An exact copy of the data is required, with no pictures in it.

START Working data

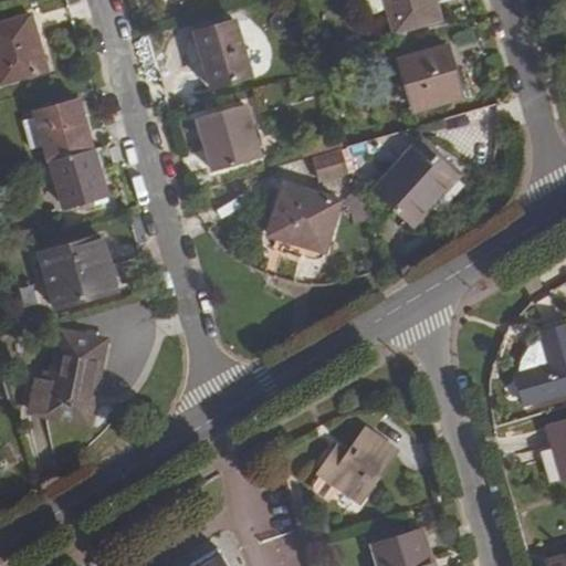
[(386,0),(396,33),(441,19),(435,0),(386,0)]
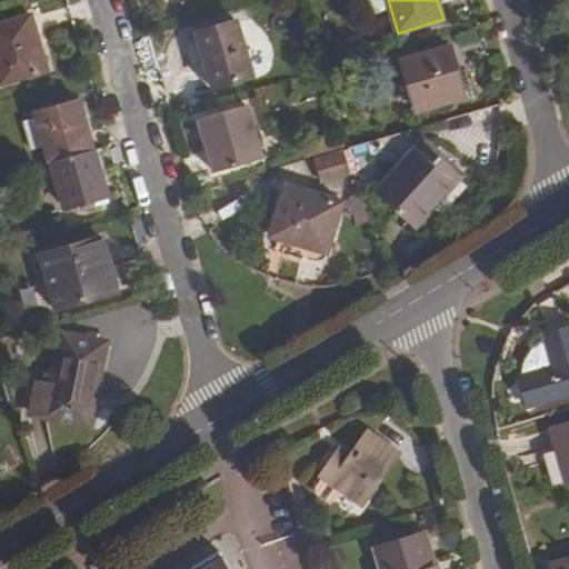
[(0,83),(48,70),(31,16),(0,25),(0,83)]
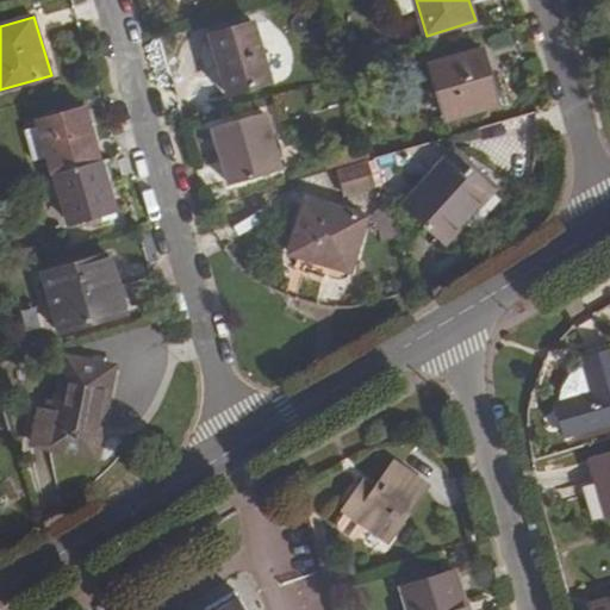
[(271,80),(254,24),(211,36),(228,93),(271,80)]
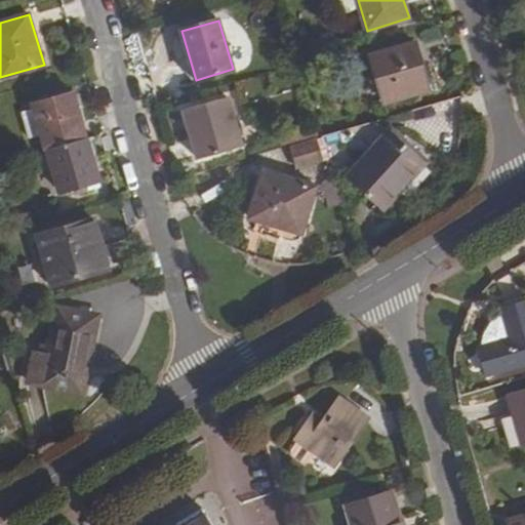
[(415,42),(369,54),(382,103),(429,90),(415,42)]
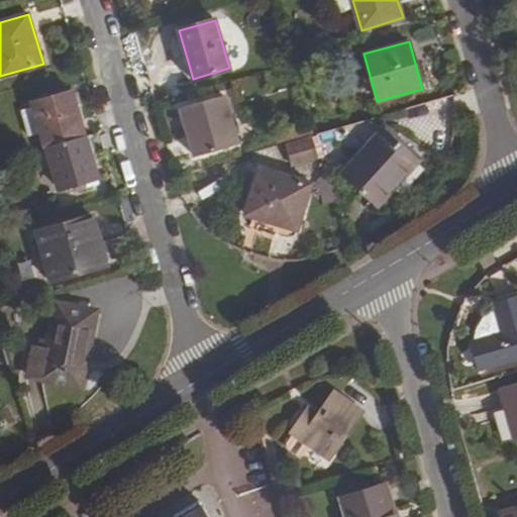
[(39,134),(43,148),(46,148),(86,137),(73,90),(30,102),(32,108),(39,134)]
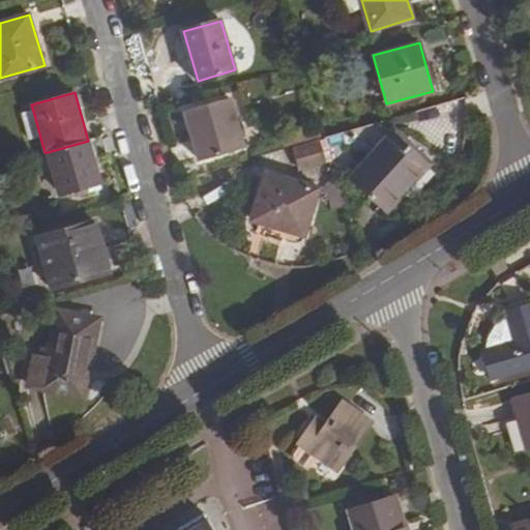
[(199,160),(244,148),(231,98),(184,111),(199,160)]
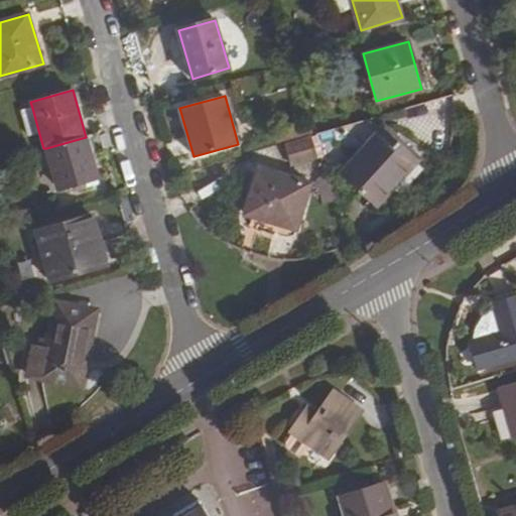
[(27,137),(39,134),(32,108),(20,111),(27,137)]
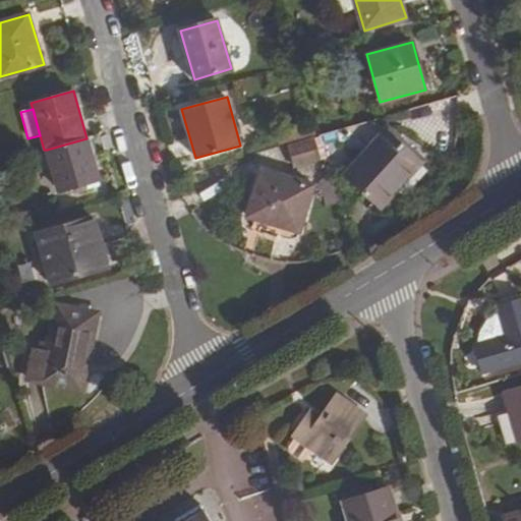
[(424,159),(389,127),(344,176),(380,209),(424,159)]
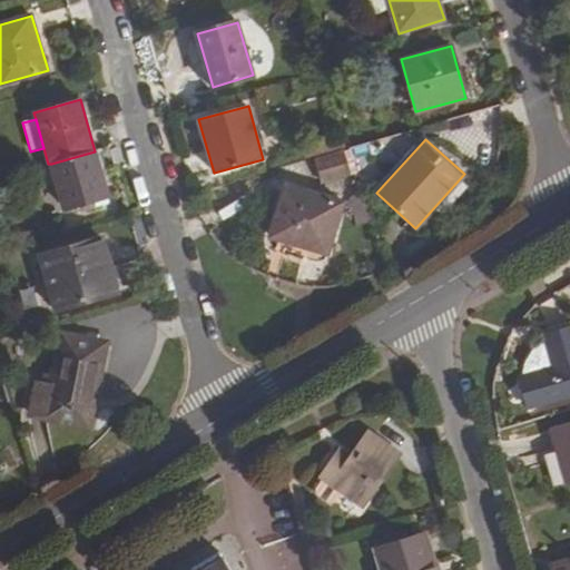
[(325,174),(354,165),(350,148),(321,157),(325,174)]
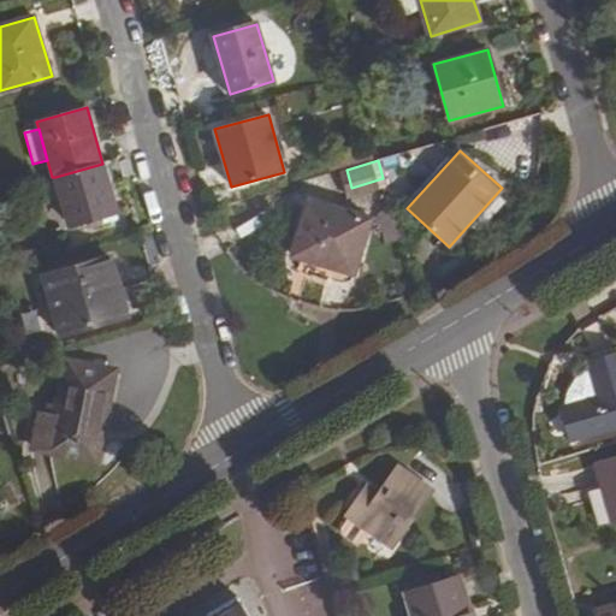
[(117,212),(102,164),(55,177),(61,196),(70,225),(117,212)]
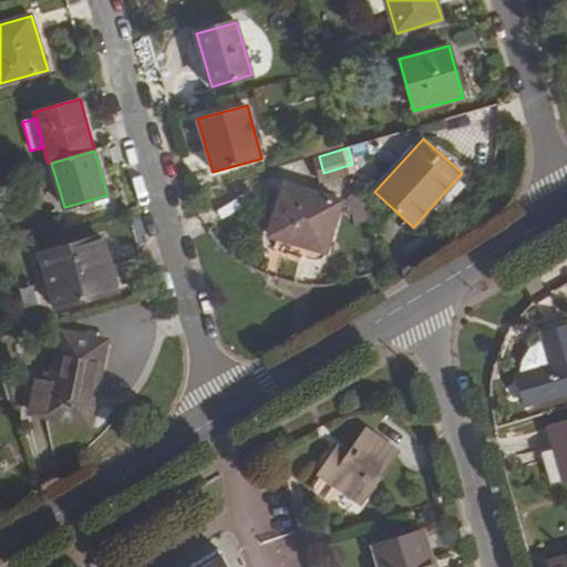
[(48,183),(57,181),(51,163),(48,163),(42,165),(48,183)]
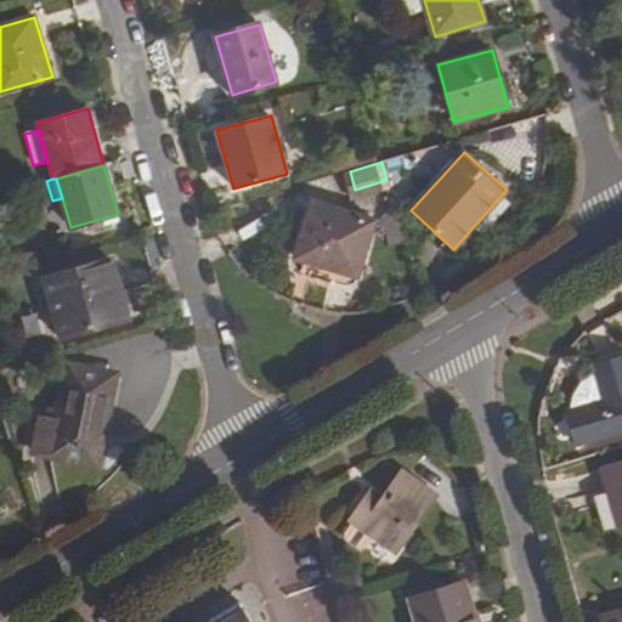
[(312,202),(295,259),(357,278),(374,220),(312,202)]
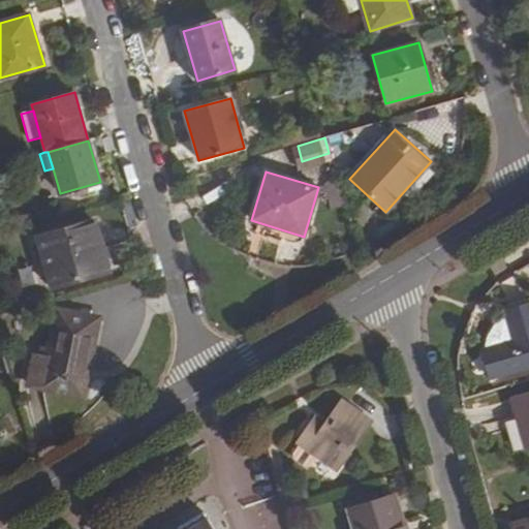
[(109,270),(95,221),(37,238),(51,286),(109,270)]
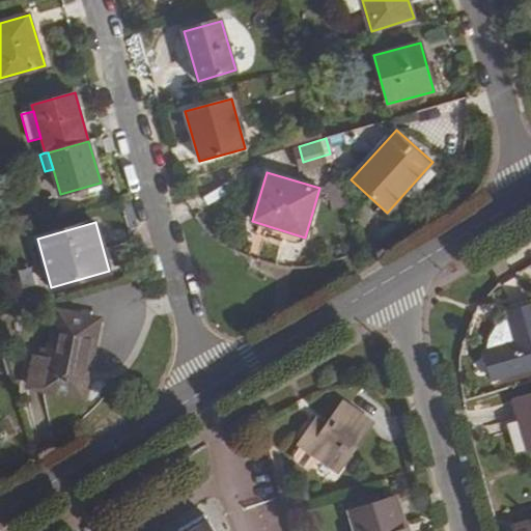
[(515,342),(486,351),(483,352),(492,380),(530,367),(530,305),(507,312),(508,316),(515,342)]
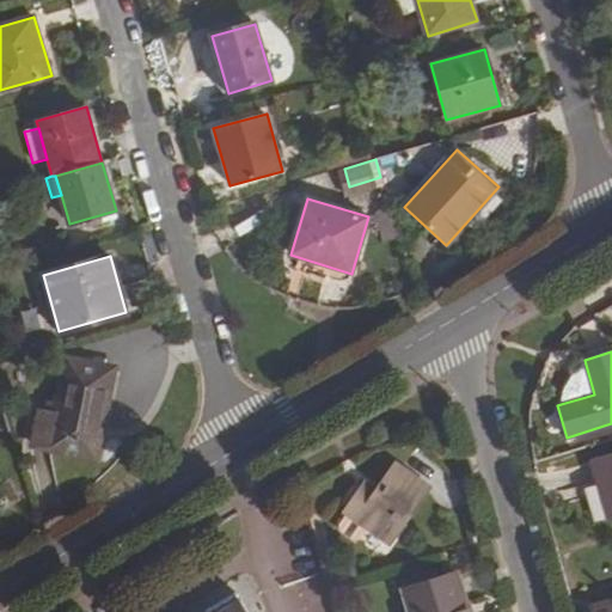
[(111,369),(65,360),(54,411),(40,408),(31,444),(95,457),(111,369)]
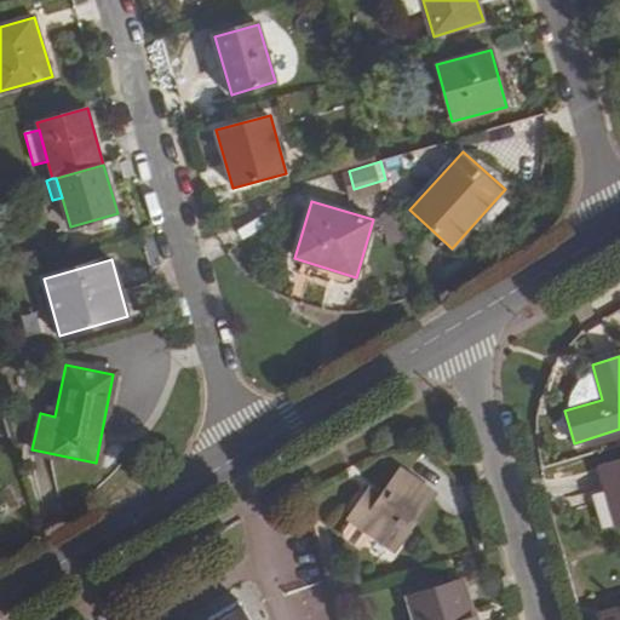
[(568,409),(602,400),(593,369),(580,380),(570,394),(568,409)]
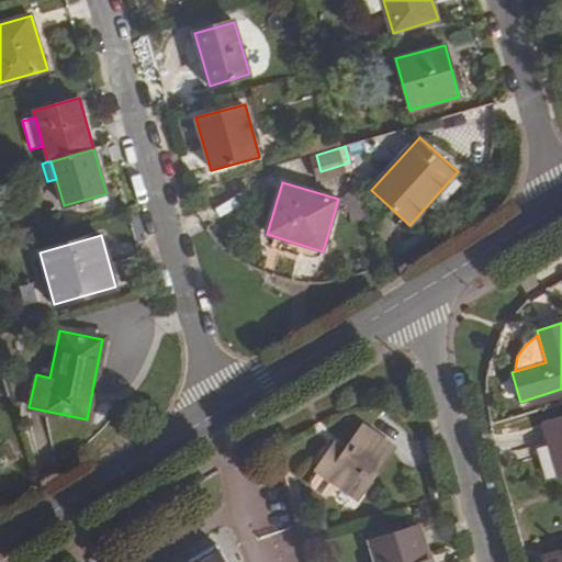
[(561,474),(561,417),(543,424),(559,475),(561,474)]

END Working data

**Solution below:**
[(386,0),(396,33),(441,19),(435,0),(386,0)]
[(0,83),(48,70),(31,16),(0,25),(0,83)]
[(271,80),(254,24),(211,36),(228,93),(271,80)]
[(415,42),(369,54),(382,103),(429,90),(415,42)]
[(39,134),(43,148),(46,148),(86,137),(73,90),(30,102),(32,108),(39,134)]
[(199,160),(244,148),(231,98),(184,111),(199,160)]
[(27,137),(39,134),(32,108),(20,111),(27,137)]
[(424,159),(389,127),(344,176),(380,209),(424,159)]
[(325,174),(354,165),(350,148),(321,157),(325,174)]
[(117,212),(102,164),(55,177),(61,196),(70,225),(117,212)]
[(48,183),(57,181),(51,163),(48,163),(42,165),(48,183)]
[(312,202),(295,259),(357,278),(374,220),(312,202)]
[(109,270),(95,221),(37,238),(51,286),(109,270)]
[(515,342),(486,351),(483,352),(492,380),(530,367),(530,305),(507,312),(508,316),(515,342)]
[(111,369),(65,360),(54,411),(40,408),(31,444),(95,457),(111,369)]
[(568,409),(602,400),(593,369),(580,380),(570,394),(568,409)]
[(561,474),(561,417),(543,424),(559,475),(561,474)]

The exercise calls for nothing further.